[WORKING DATA — start]

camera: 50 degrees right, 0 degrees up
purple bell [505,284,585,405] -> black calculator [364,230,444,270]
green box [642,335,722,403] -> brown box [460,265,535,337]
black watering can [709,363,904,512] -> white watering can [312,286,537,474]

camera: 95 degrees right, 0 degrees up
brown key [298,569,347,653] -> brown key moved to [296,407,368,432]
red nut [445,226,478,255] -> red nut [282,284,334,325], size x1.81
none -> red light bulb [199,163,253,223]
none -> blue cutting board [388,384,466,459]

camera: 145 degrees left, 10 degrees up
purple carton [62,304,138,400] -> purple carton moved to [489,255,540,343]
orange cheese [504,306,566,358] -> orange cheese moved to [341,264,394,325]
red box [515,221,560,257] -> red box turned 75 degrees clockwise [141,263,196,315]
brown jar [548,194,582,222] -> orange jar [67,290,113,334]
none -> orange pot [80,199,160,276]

[WORKING DATA — finish]

WORK INSTRUCTIONS: Retype the data in full and match it exactly.

RESPONSE TO THE TASK:
camera: 50 degrees right, 0 degrees up
purple bell [505,284,585,405] -> black calculator [364,230,444,270]
green box [642,335,722,403] -> brown box [460,265,535,337]
black watering can [709,363,904,512] -> white watering can [312,286,537,474]

camera: 95 degrees right, 0 degrees up
brown key [298,569,347,653] -> brown key moved to [296,407,368,432]
red nut [445,226,478,255] -> red nut [282,284,334,325], size x1.81
none -> red light bulb [199,163,253,223]
none -> blue cutting board [388,384,466,459]

camera: 145 degrees left, 10 degrees up
purple carton [62,304,138,400] -> purple carton moved to [489,255,540,343]
orange cheese [504,306,566,358] -> orange cheese moved to [341,264,394,325]
red box [515,221,560,257] -> red box turned 75 degrees clockwise [141,263,196,315]
brown jar [548,194,582,222] -> orange jar [67,290,113,334]
none -> orange pot [80,199,160,276]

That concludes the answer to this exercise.